─── RECORD EXCERPTS

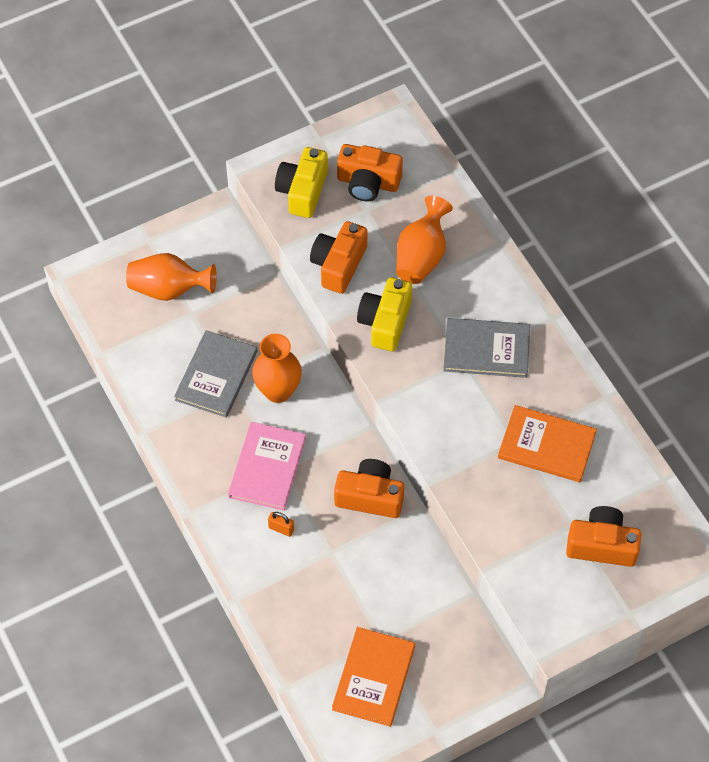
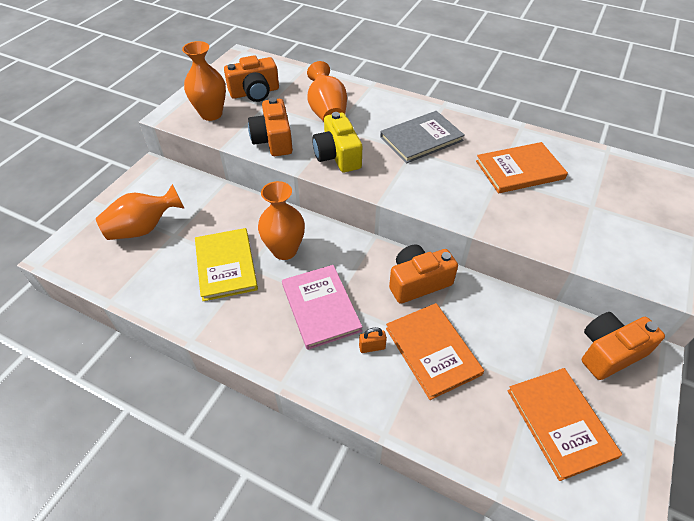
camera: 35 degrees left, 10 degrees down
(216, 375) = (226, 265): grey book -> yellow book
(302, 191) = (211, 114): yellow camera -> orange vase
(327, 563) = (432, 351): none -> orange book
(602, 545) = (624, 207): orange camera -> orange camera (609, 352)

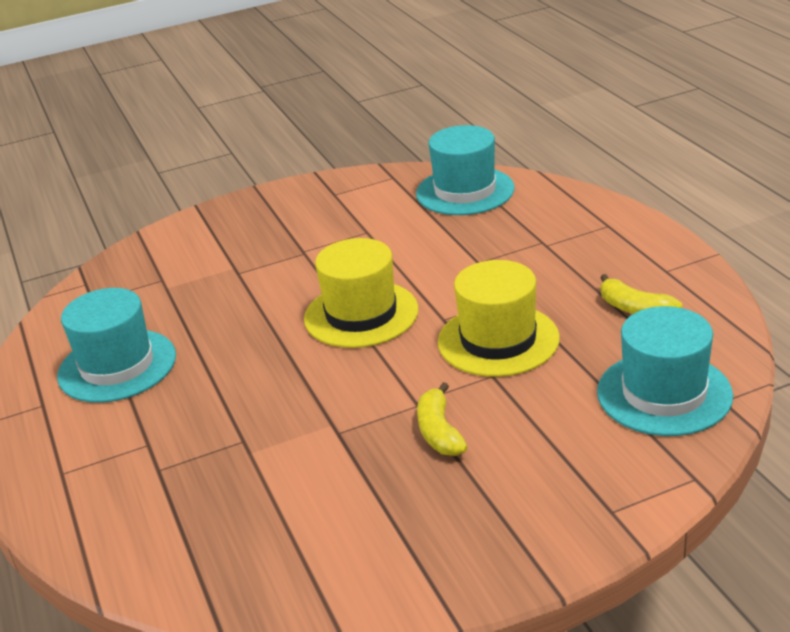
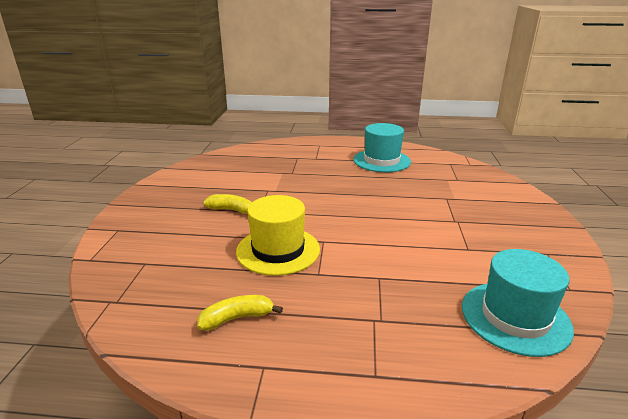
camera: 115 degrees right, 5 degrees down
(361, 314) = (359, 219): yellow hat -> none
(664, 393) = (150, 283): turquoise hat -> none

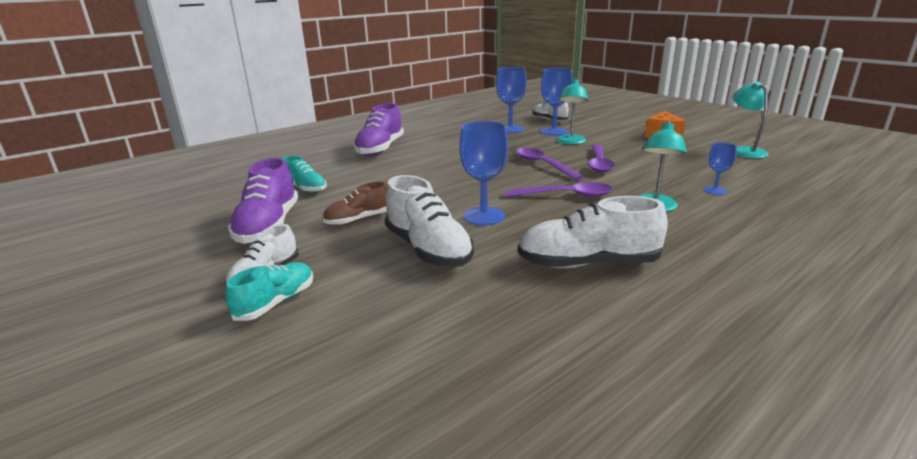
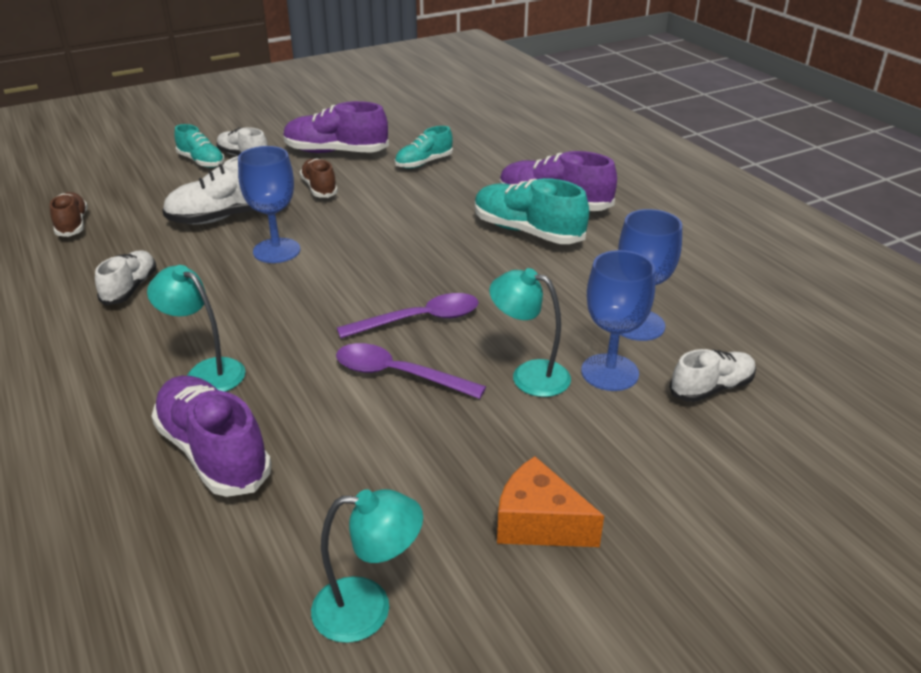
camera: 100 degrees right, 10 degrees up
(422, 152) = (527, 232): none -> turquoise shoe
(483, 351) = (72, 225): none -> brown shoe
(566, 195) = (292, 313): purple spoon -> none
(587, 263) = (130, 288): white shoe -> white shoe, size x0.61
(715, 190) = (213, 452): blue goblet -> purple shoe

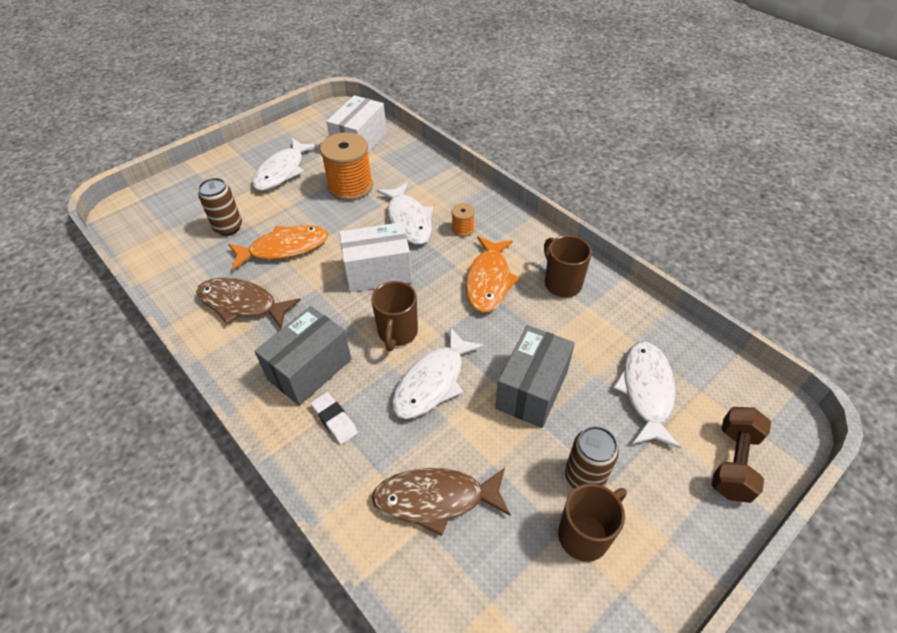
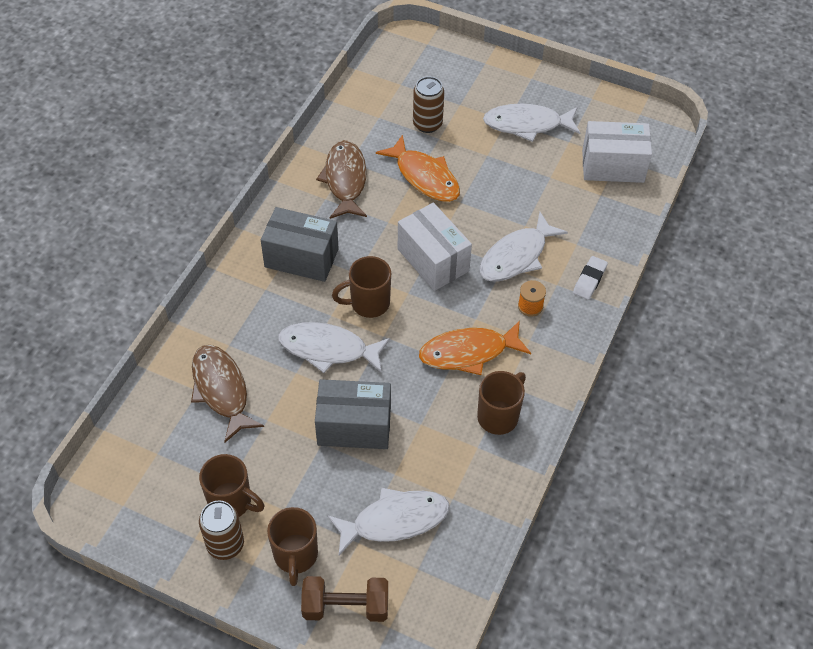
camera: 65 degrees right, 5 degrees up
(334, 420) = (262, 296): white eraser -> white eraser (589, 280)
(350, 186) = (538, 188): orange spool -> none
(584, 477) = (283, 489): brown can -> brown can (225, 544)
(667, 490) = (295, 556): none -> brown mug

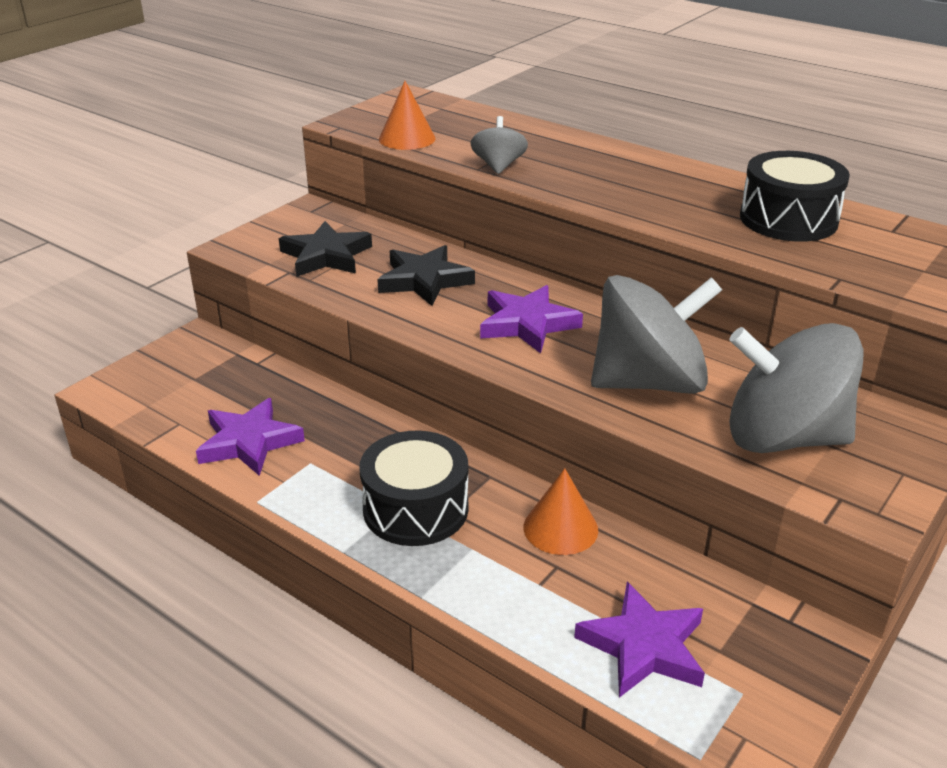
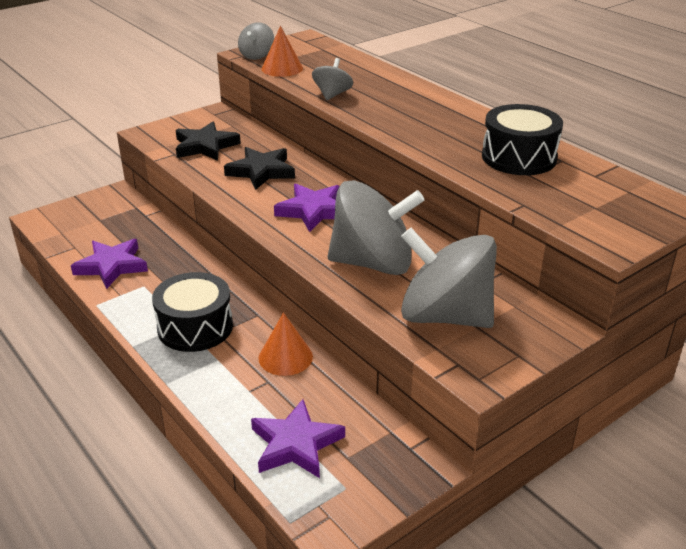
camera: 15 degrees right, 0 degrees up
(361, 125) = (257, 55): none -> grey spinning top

──────

PROBLEM DESCRIPTION =>
Copy every record exactly, without the pictures.

SOLUTION TO THE EXERCISE =>
camera: 35 degrees left, 10 degrees down
(216, 375) = (226, 265): grey book -> yellow book
(302, 191) = (211, 114): yellow camera -> orange vase
(327, 563) = (432, 351): none -> orange book
(602, 545) = (624, 207): orange camera -> orange camera (609, 352)

camera: 115 degrees right, 5 degrees down
(361, 314) = (359, 219): yellow hat -> none
(664, 393) = (150, 283): turquoise hat -> none

camera: 100 degrees right, 10 degrees up
(422, 152) = (527, 232): none -> turquoise shoe
(483, 351) = (72, 225): none -> brown shoe
(566, 195) = (292, 313): purple spoon -> none
(587, 263) = (130, 288): white shoe -> white shoe, size x0.61
(715, 190) = (213, 452): blue goblet -> purple shoe

camera: 65 degrees right, 5 degrees up
(334, 420) = (262, 296): white eraser -> white eraser (589, 280)
(350, 186) = (538, 188): orange spool -> none
(584, 477) = (283, 489): brown can -> brown can (225, 544)
(667, 490) = (295, 556): none -> brown mug

camera: 15 degrees right, 0 degrees up
(361, 125) = (257, 55): none -> grey spinning top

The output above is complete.